┌─ MATERIALS PROVIDED

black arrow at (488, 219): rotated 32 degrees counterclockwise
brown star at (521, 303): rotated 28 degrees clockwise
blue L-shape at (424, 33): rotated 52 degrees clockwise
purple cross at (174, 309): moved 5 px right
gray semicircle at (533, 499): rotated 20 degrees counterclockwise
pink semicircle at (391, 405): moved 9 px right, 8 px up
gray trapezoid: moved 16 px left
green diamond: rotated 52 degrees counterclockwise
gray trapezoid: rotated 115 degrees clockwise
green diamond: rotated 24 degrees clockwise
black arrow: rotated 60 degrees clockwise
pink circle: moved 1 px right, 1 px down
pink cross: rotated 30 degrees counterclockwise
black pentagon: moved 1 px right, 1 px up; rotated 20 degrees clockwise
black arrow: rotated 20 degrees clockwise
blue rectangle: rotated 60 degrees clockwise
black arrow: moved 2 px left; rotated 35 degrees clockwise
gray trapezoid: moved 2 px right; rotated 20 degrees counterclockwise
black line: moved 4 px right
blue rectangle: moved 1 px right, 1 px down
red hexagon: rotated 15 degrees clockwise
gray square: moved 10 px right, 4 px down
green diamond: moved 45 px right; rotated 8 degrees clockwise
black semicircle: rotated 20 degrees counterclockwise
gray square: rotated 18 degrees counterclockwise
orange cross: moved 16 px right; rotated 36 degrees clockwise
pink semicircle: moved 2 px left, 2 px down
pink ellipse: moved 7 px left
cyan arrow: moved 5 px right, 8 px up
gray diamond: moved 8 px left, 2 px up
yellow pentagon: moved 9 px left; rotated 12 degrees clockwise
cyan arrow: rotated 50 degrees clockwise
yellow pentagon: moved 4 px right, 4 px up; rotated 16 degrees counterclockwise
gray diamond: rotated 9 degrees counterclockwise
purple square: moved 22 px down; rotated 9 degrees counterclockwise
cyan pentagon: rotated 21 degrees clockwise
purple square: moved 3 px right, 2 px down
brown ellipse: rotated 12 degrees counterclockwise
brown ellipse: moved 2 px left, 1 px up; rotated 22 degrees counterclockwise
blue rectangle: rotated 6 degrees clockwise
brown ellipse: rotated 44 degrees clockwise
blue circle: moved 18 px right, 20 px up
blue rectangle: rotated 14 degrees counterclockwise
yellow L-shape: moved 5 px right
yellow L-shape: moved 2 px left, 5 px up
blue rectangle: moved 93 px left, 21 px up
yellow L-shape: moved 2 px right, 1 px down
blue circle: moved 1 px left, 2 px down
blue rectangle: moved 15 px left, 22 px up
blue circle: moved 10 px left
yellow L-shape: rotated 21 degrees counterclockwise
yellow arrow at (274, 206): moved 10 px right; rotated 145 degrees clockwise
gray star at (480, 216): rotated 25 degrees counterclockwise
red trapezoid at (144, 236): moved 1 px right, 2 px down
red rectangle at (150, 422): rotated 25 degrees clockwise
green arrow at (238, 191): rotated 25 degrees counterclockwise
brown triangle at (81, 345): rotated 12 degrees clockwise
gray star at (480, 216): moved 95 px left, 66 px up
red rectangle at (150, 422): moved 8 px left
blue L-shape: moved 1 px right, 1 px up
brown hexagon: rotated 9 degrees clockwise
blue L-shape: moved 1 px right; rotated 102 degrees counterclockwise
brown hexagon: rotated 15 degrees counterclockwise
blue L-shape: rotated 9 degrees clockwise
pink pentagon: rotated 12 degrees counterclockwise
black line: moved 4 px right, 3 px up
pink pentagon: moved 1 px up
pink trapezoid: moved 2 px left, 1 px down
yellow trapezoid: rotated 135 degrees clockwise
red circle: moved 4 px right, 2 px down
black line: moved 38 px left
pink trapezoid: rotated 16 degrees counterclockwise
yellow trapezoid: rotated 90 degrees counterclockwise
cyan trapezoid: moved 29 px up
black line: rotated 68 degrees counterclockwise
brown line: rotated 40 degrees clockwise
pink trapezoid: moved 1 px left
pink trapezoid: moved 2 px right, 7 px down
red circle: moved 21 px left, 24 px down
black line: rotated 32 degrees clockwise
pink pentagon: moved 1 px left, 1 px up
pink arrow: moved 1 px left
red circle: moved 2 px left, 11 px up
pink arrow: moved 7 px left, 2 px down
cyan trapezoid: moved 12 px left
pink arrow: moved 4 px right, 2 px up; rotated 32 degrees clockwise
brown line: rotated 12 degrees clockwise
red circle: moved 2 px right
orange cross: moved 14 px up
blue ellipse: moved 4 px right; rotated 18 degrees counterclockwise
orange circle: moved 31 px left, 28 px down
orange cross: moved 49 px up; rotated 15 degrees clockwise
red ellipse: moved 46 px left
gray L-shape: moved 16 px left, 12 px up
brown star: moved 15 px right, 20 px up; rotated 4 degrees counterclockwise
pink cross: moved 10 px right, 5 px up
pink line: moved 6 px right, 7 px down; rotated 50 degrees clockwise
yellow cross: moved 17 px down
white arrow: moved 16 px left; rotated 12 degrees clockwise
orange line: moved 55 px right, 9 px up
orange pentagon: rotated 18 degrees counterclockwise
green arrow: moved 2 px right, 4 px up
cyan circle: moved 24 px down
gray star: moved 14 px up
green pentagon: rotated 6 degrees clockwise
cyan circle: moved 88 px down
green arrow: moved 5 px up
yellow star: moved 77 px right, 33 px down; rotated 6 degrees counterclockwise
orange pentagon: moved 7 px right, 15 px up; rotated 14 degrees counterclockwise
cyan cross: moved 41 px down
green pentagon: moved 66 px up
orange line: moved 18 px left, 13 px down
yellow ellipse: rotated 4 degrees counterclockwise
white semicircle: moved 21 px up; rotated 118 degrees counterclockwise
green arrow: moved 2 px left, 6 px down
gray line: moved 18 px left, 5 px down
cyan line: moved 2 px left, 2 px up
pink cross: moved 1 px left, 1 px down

└─

WHAT THE EXERCISE ASKS: Print every line of the listing above verbatim, with no additions or omissions.

EXPECTED ANSWER:
black arrow at (488, 219): rotated 32 degrees counterclockwise
brown star at (521, 303): rotated 28 degrees clockwise
blue L-shape at (424, 33): rotated 52 degrees clockwise
purple cross at (174, 309): moved 5 px right
gray semicircle at (533, 499): rotated 20 degrees counterclockwise
pink semicircle at (391, 405): moved 9 px right, 8 px up
gray trapezoid: moved 16 px left
green diamond: rotated 52 degrees counterclockwise
gray trapezoid: rotated 115 degrees clockwise
green diamond: rotated 24 degrees clockwise
black arrow: rotated 60 degrees clockwise
pink circle: moved 1 px right, 1 px down
pink cross: rotated 30 degrees counterclockwise
black pentagon: moved 1 px right, 1 px up; rotated 20 degrees clockwise
black arrow: rotated 20 degrees clockwise
blue rectangle: rotated 60 degrees clockwise
black arrow: moved 2 px left; rotated 35 degrees clockwise
gray trapezoid: moved 2 px right; rotated 20 degrees counterclockwise
black line: moved 4 px right
blue rectangle: moved 1 px right, 1 px down
red hexagon: rotated 15 degrees clockwise
gray square: moved 10 px right, 4 px down
green diamond: moved 45 px right; rotated 8 degrees clockwise
black semicircle: rotated 20 degrees counterclockwise
gray square: rotated 18 degrees counterclockwise
orange cross: moved 16 px right; rotated 36 degrees clockwise
pink semicircle: moved 2 px left, 2 px down
pink ellipse: moved 7 px left
cyan arrow: moved 5 px right, 8 px up
gray diamond: moved 8 px left, 2 px up
yellow pentagon: moved 9 px left; rotated 12 degrees clockwise
cyan arrow: rotated 50 degrees clockwise
yellow pentagon: moved 4 px right, 4 px up; rotated 16 degrees counterclockwise
gray diamond: rotated 9 degrees counterclockwise
purple square: moved 22 px down; rotated 9 degrees counterclockwise
cyan pentagon: rotated 21 degrees clockwise
purple square: moved 3 px right, 2 px down
brown ellipse: rotated 12 degrees counterclockwise
brown ellipse: moved 2 px left, 1 px up; rotated 22 degrees counterclockwise
blue rectangle: rotated 6 degrees clockwise
brown ellipse: rotated 44 degrees clockwise
blue circle: moved 18 px right, 20 px up
blue rectangle: rotated 14 degrees counterclockwise
yellow L-shape: moved 5 px right
yellow L-shape: moved 2 px left, 5 px up
blue rectangle: moved 93 px left, 21 px up
yellow L-shape: moved 2 px right, 1 px down
blue circle: moved 1 px left, 2 px down
blue rectangle: moved 15 px left, 22 px up
blue circle: moved 10 px left
yellow L-shape: rotated 21 degrees counterclockwise
yellow arrow at (274, 206): moved 10 px right; rotated 145 degrees clockwise
gray star at (480, 216): rotated 25 degrees counterclockwise
red trapezoid at (144, 236): moved 1 px right, 2 px down
red rectangle at (150, 422): rotated 25 degrees clockwise
green arrow at (238, 191): rotated 25 degrees counterclockwise
brown triangle at (81, 345): rotated 12 degrees clockwise
gray star at (480, 216): moved 95 px left, 66 px up
red rectangle at (150, 422): moved 8 px left
blue L-shape: moved 1 px right, 1 px up
brown hexagon: rotated 9 degrees clockwise
blue L-shape: moved 1 px right; rotated 102 degrees counterclockwise
brown hexagon: rotated 15 degrees counterclockwise
blue L-shape: rotated 9 degrees clockwise
pink pentagon: rotated 12 degrees counterclockwise
black line: moved 4 px right, 3 px up
pink pentagon: moved 1 px up
pink trapezoid: moved 2 px left, 1 px down
yellow trapezoid: rotated 135 degrees clockwise
red circle: moved 4 px right, 2 px down
black line: moved 38 px left
pink trapezoid: rotated 16 degrees counterclockwise
yellow trapezoid: rotated 90 degrees counterclockwise
cyan trapezoid: moved 29 px up
black line: rotated 68 degrees counterclockwise
brown line: rotated 40 degrees clockwise
pink trapezoid: moved 1 px left
pink trapezoid: moved 2 px right, 7 px down
red circle: moved 21 px left, 24 px down
black line: rotated 32 degrees clockwise
pink pentagon: moved 1 px left, 1 px up
pink arrow: moved 1 px left
red circle: moved 2 px left, 11 px up
pink arrow: moved 7 px left, 2 px down
cyan trapezoid: moved 12 px left
pink arrow: moved 4 px right, 2 px up; rotated 32 degrees clockwise
brown line: rotated 12 degrees clockwise
red circle: moved 2 px right
orange cross: moved 14 px up
blue ellipse: moved 4 px right; rotated 18 degrees counterclockwise
orange circle: moved 31 px left, 28 px down
orange cross: moved 49 px up; rotated 15 degrees clockwise
red ellipse: moved 46 px left
gray L-shape: moved 16 px left, 12 px up
brown star: moved 15 px right, 20 px up; rotated 4 degrees counterclockwise
pink cross: moved 10 px right, 5 px up
pink line: moved 6 px right, 7 px down; rotated 50 degrees clockwise
yellow cross: moved 17 px down
white arrow: moved 16 px left; rotated 12 degrees clockwise
orange line: moved 55 px right, 9 px up
orange pentagon: rotated 18 degrees counterclockwise
green arrow: moved 2 px right, 4 px up
cyan circle: moved 24 px down
gray star: moved 14 px up
green pentagon: rotated 6 degrees clockwise
cyan circle: moved 88 px down
green arrow: moved 5 px up
yellow star: moved 77 px right, 33 px down; rotated 6 degrees counterclockwise
orange pentagon: moved 7 px right, 15 px up; rotated 14 degrees counterclockwise
cyan cross: moved 41 px down
green pentagon: moved 66 px up
orange line: moved 18 px left, 13 px down
yellow ellipse: rotated 4 degrees counterclockwise
white semicircle: moved 21 px up; rotated 118 degrees counterclockwise
green arrow: moved 2 px left, 6 px down
gray line: moved 18 px left, 5 px down
cyan line: moved 2 px left, 2 px up
pink cross: moved 1 px left, 1 px down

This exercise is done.